» **Work to complete**: Below are records; reproduce exactly the lines from the one that has "U34: NOT (in" through the one that has "R11: none -> 47k (5V, N002)", ends included, and nothing more.

» **Listed entries**:
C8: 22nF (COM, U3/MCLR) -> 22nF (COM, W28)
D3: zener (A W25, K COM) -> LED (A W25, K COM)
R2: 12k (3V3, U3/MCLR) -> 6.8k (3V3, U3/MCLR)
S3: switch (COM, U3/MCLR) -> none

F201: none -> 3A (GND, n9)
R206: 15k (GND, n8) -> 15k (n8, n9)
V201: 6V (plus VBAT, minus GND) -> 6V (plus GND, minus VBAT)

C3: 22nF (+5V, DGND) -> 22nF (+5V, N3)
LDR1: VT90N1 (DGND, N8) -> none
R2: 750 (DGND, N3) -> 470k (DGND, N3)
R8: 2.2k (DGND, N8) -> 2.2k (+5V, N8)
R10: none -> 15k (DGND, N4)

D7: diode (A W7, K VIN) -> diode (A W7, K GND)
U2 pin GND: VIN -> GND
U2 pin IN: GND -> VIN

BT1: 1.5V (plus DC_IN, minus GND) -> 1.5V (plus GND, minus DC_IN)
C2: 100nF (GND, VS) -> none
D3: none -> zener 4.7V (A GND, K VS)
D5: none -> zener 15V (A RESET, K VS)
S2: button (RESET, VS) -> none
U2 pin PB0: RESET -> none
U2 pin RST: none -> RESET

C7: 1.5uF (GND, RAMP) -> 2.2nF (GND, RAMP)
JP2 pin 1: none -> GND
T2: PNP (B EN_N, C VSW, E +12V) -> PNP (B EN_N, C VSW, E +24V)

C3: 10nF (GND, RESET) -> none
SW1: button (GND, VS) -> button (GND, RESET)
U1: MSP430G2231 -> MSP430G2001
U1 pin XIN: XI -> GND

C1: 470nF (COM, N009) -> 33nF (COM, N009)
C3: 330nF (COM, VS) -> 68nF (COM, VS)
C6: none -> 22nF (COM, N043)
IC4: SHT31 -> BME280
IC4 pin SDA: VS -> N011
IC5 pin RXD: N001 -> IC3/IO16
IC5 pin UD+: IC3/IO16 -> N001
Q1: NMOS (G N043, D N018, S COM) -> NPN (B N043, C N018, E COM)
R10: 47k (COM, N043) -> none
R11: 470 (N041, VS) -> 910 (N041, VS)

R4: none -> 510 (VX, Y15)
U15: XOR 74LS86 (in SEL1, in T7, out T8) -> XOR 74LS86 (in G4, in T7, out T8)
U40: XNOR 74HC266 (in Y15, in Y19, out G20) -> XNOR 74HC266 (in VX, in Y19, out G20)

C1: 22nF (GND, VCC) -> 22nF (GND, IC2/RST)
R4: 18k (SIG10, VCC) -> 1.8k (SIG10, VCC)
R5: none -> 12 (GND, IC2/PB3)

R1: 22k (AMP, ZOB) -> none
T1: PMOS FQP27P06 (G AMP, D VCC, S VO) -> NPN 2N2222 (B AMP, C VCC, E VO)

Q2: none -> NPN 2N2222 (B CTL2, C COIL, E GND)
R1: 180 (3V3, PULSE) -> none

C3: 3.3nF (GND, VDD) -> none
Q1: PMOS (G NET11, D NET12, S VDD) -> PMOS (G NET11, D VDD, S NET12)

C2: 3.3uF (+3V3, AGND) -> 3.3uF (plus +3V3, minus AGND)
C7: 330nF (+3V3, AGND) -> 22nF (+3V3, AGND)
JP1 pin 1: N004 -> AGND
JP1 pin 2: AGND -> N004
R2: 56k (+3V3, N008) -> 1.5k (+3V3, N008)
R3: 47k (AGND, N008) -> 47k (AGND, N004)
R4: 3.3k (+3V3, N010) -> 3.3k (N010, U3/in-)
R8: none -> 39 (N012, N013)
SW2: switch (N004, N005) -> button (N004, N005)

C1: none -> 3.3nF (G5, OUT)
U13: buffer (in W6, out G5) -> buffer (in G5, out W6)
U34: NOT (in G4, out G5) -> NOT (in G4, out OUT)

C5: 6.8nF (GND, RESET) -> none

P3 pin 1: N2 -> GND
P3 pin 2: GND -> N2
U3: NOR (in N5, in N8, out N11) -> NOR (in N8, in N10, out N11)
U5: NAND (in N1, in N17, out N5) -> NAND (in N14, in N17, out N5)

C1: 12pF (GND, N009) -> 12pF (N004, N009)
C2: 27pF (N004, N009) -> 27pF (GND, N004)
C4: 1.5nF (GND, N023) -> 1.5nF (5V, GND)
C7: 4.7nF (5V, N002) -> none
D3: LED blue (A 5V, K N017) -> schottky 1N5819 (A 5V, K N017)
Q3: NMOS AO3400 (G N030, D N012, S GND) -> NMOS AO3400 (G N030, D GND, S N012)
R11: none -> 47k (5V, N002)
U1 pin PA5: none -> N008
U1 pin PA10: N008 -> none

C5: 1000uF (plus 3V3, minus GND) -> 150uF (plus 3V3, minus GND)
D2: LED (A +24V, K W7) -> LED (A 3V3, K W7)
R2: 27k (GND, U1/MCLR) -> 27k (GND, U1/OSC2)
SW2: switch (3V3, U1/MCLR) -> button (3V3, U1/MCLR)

» **Answer for this exercise**:
U34: NOT (in G4, out G5) -> NOT (in G4, out OUT)

C5: 6.8nF (GND, RESET) -> none

P3 pin 1: N2 -> GND
P3 pin 2: GND -> N2
U3: NOR (in N5, in N8, out N11) -> NOR (in N8, in N10, out N11)
U5: NAND (in N1, in N17, out N5) -> NAND (in N14, in N17, out N5)

C1: 12pF (GND, N009) -> 12pF (N004, N009)
C2: 27pF (N004, N009) -> 27pF (GND, N004)
C4: 1.5nF (GND, N023) -> 1.5nF (5V, GND)
C7: 4.7nF (5V, N002) -> none
D3: LED blue (A 5V, K N017) -> schottky 1N5819 (A 5V, K N017)
Q3: NMOS AO3400 (G N030, D N012, S GND) -> NMOS AO3400 (G N030, D GND, S N012)
R11: none -> 47k (5V, N002)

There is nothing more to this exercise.